**REQUIRED WORK**:
State how many lines in the entries below contain "button". Write nothing but the number.

[INPUT DATA — start]

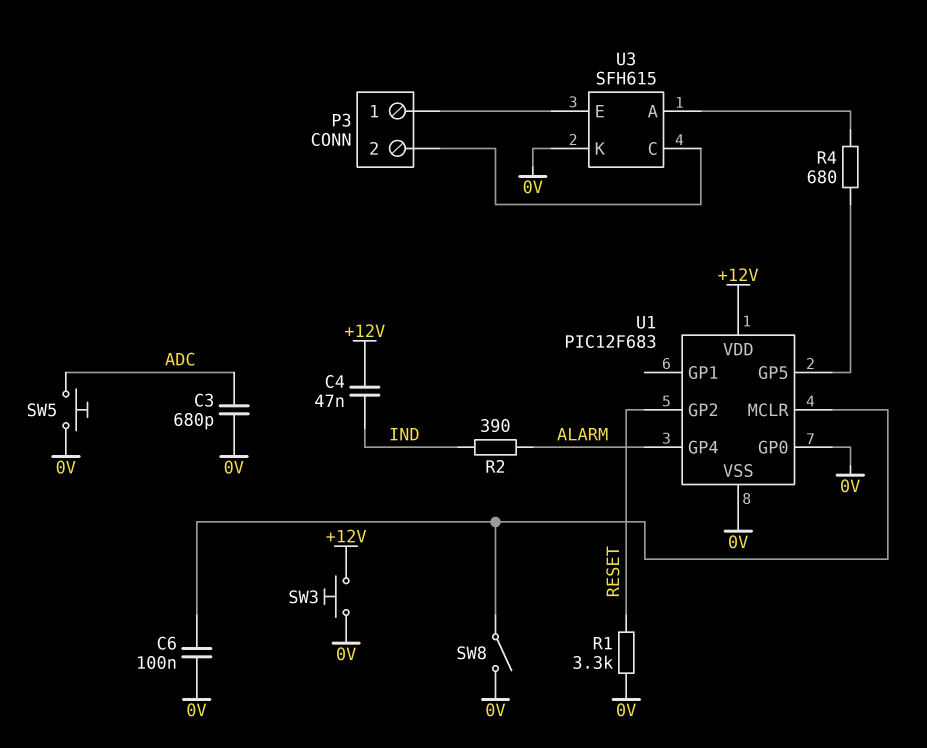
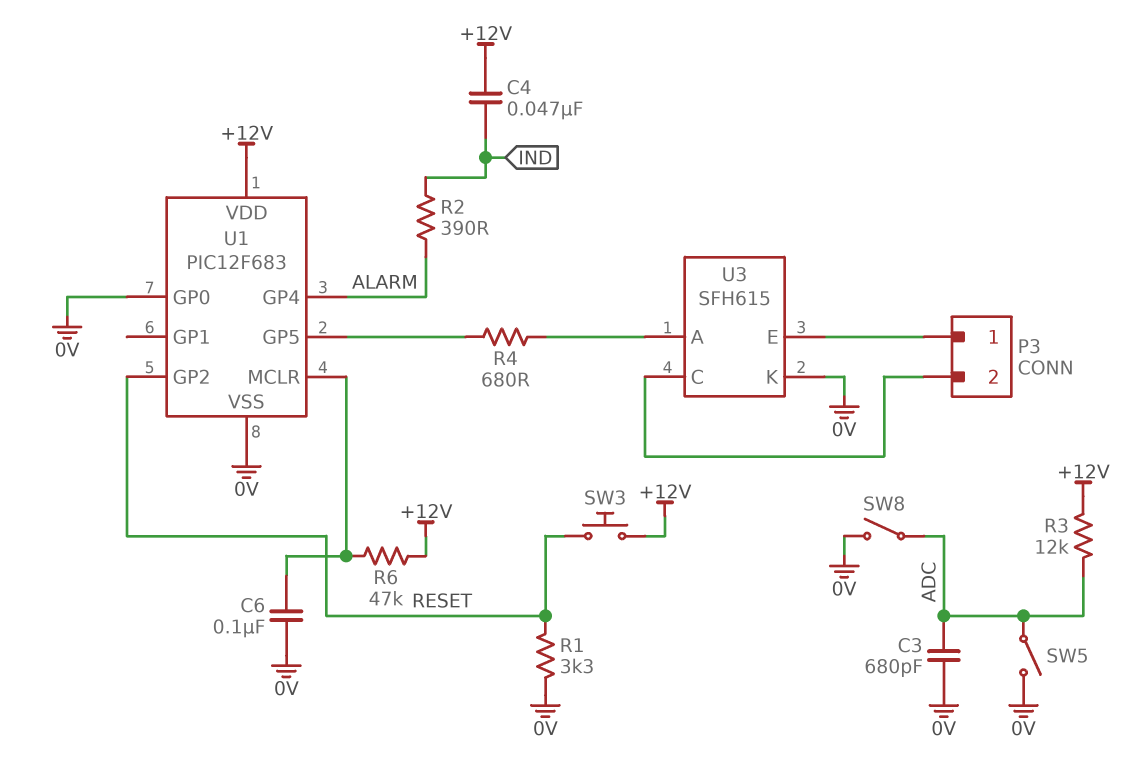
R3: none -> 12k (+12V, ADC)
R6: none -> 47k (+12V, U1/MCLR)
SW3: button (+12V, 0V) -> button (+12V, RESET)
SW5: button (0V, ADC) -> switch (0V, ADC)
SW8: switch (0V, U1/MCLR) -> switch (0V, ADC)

[INPUT DATA — finish]
[INPUT DATA — start]

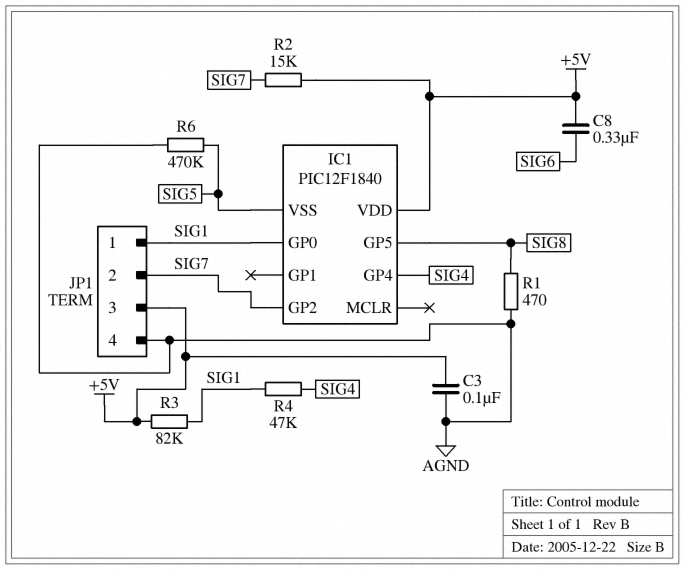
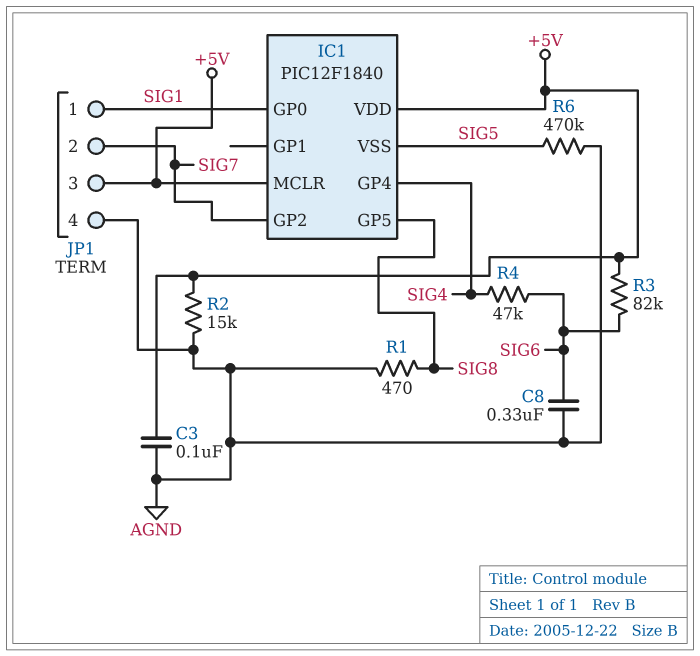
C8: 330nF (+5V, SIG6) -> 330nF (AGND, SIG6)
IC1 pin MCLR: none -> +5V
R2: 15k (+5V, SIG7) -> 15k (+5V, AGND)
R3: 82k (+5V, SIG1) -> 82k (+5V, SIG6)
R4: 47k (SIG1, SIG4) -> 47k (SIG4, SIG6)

[INPUT DATA — finish]

**REPLY TO THE EXERCISE**:
2